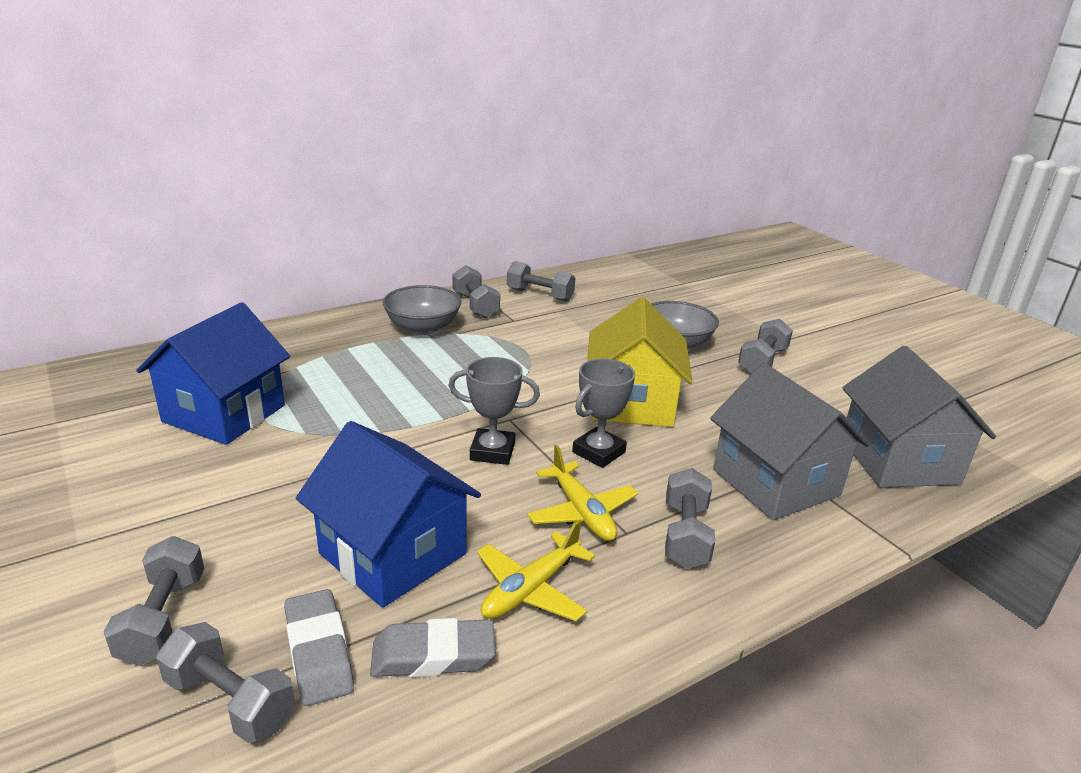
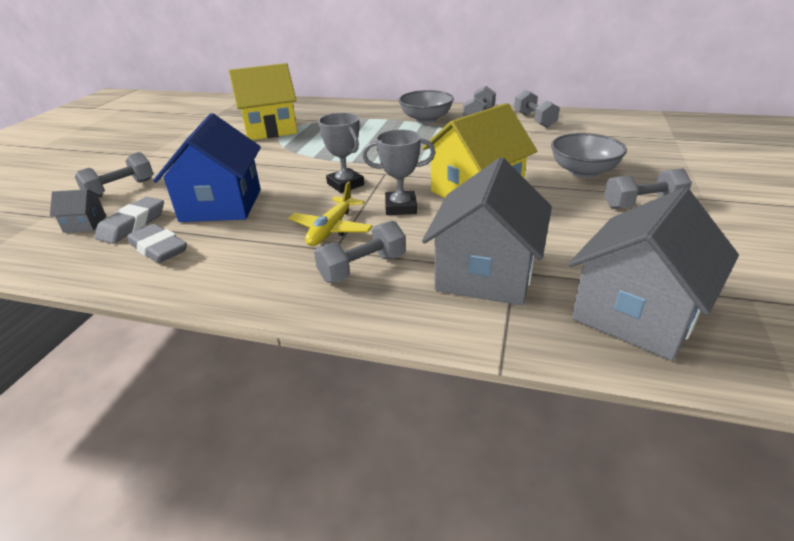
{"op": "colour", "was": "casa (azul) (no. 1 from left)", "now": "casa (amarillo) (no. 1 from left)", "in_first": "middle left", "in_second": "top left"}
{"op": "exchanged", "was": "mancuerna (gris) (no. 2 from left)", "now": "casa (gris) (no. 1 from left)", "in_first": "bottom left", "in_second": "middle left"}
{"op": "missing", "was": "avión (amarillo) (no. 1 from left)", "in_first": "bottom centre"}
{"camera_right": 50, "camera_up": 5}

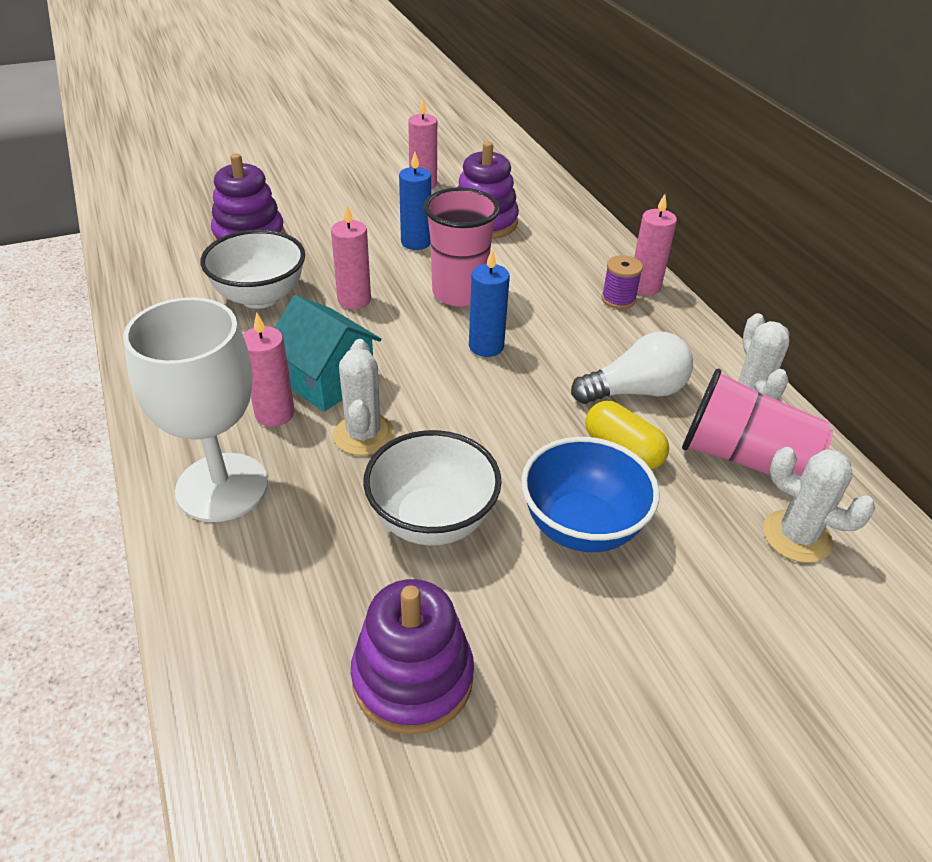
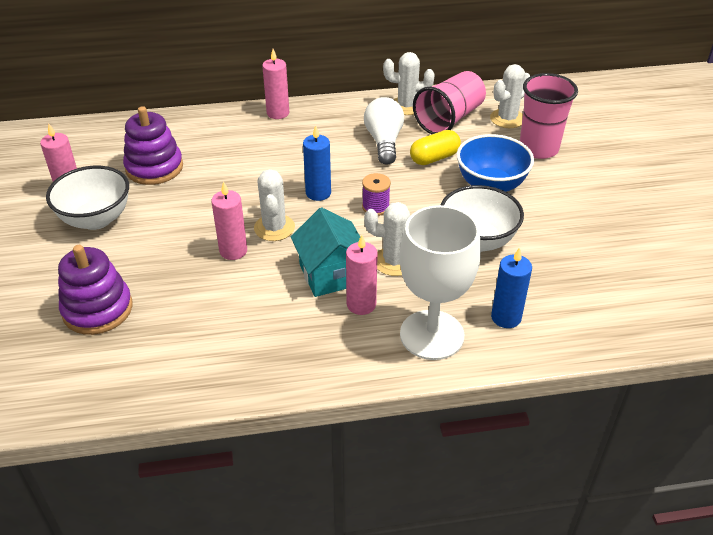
{"op": "relocated", "was": "cuenco (blanco) (no. 1 from left)", "in_first": "top left", "in_second": "middle left"}
{"op": "spun", "was": "casa (turquesa)", "in_first": "centre", "in_second": "centre", "clockwise": -75}
{"op": "missing", "was": "juguete apilable (morado) (no. 2 from left)", "in_first": "bottom centre"}
{"op": "relocated", "was": "vela (azul) (no. 1 from left in the first image)", "now": "vela (azul) (no. 2 from left)", "in_first": "top centre", "in_second": "middle right"}
{"op": "relocated", "was": "vaso (rosa) (no. 1 from left in the first image)", "now": "vaso (rosa) (no. 2 from left)", "in_first": "top centre", "in_second": "top right"}
{"op": "relocated", "was": "carrete (morado)", "in_first": "top right", "in_second": "centre"}
{"op": "appeared", "now": "cactus (blanco) (no. 1 from left)", "in_second": "centre"}
{"camera_right": -75, "camera_up": 0}

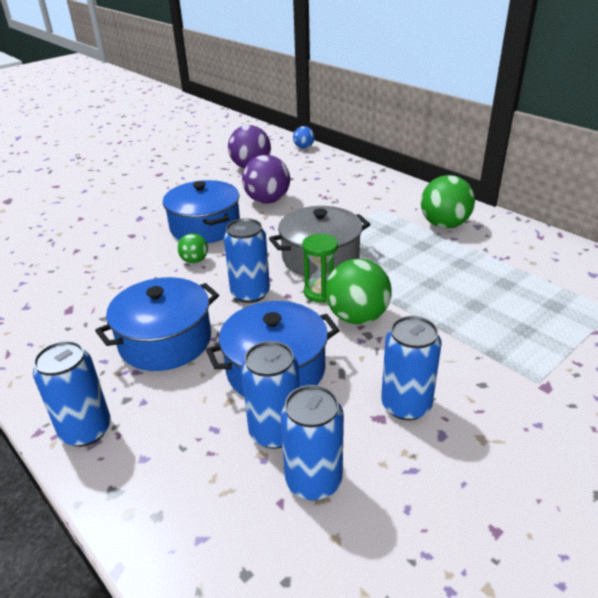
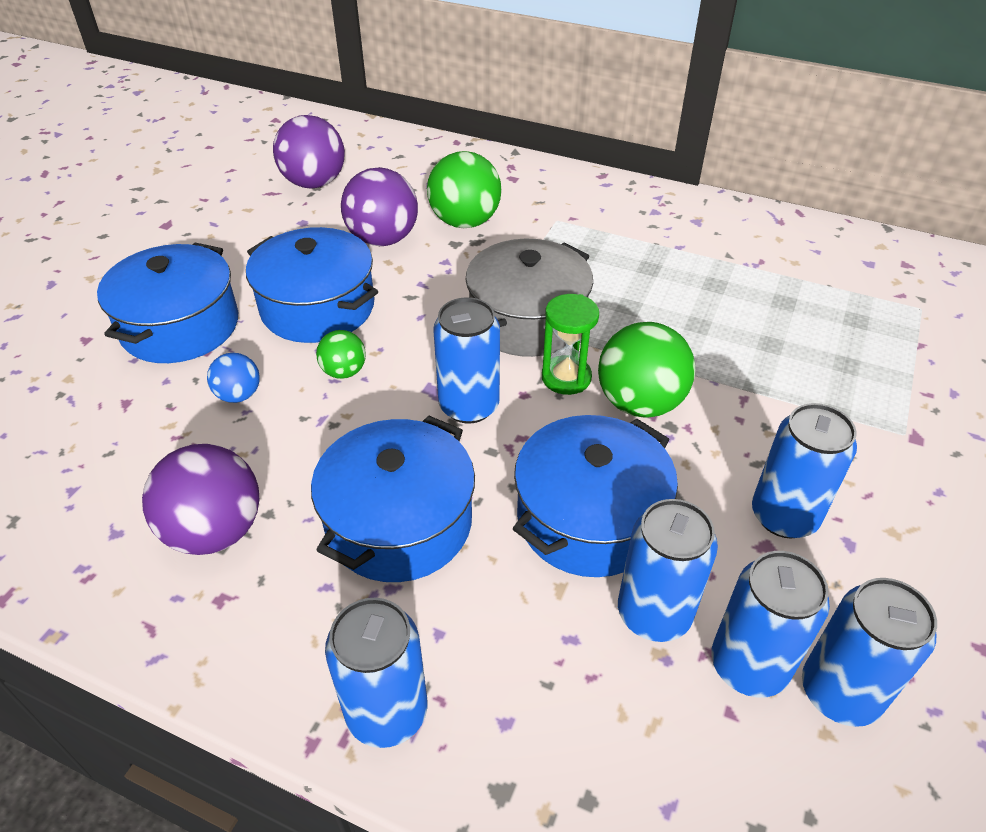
{"op": "relocated", "was": "pelota (azul)", "in_first": "top centre", "in_second": "middle left"}
{"op": "relocated", "was": "pelota (verde) (no. 3 from left in the first image)", "now": "pelota (verde) (no. 2 from left)", "in_first": "middle right", "in_second": "top centre"}
{"op": "appeared", "now": "olla (azul) (no. 1 from left)", "in_second": "middle left"}
{"op": "appeared", "now": "pelota (morado) (no. 1 from left)", "in_second": "middle left"}
{"op": "appeared", "now": "lata (azul) (no. 6 from left)", "in_second": "bottom right"}
{"camera_right": -25, "camera_up": 10}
------------------------------
### Instructions for the task
Every line of the material must be returned exactly; leave the images out.

### Reply to the exercise
{"op": "colour", "was": "casa (azul) (no. 1 from left)", "now": "casa (amarillo) (no. 1 from left)", "in_first": "middle left", "in_second": "top left"}
{"op": "exchanged", "was": "mancuerna (gris) (no. 2 from left)", "now": "casa (gris) (no. 1 from left)", "in_first": "bottom left", "in_second": "middle left"}
{"op": "missing", "was": "avión (amarillo) (no. 1 from left)", "in_first": "bottom centre"}
{"camera_right": 50, "camera_up": 5}

{"op": "relocated", "was": "cuenco (blanco) (no. 1 from left)", "in_first": "top left", "in_second": "middle left"}
{"op": "spun", "was": "casa (turquesa)", "in_first": "centre", "in_second": "centre", "clockwise": -75}
{"op": "missing", "was": "juguete apilable (morado) (no. 2 from left)", "in_first": "bottom centre"}
{"op": "relocated", "was": "vela (azul) (no. 1 from left in the first image)", "now": "vela (azul) (no. 2 from left)", "in_first": "top centre", "in_second": "middle right"}
{"op": "relocated", "was": "vaso (rosa) (no. 1 from left in the first image)", "now": "vaso (rosa) (no. 2 from left)", "in_first": "top centre", "in_second": "top right"}
{"op": "relocated", "was": "carrete (morado)", "in_first": "top right", "in_second": "centre"}
{"op": "appeared", "now": "cactus (blanco) (no. 1 from left)", "in_second": "centre"}
{"camera_right": -75, "camera_up": 0}

{"op": "relocated", "was": "pelota (azul)", "in_first": "top centre", "in_second": "middle left"}
{"op": "relocated", "was": "pelota (verde) (no. 3 from left in the first image)", "now": "pelota (verde) (no. 2 from left)", "in_first": "middle right", "in_second": "top centre"}
{"op": "appeared", "now": "olla (azul) (no. 1 from left)", "in_second": "middle left"}
{"op": "appeared", "now": "pelota (morado) (no. 1 from left)", "in_second": "middle left"}
{"op": "appeared", "now": "lata (azul) (no. 6 from left)", "in_second": "bottom right"}
{"camera_right": -25, "camera_up": 10}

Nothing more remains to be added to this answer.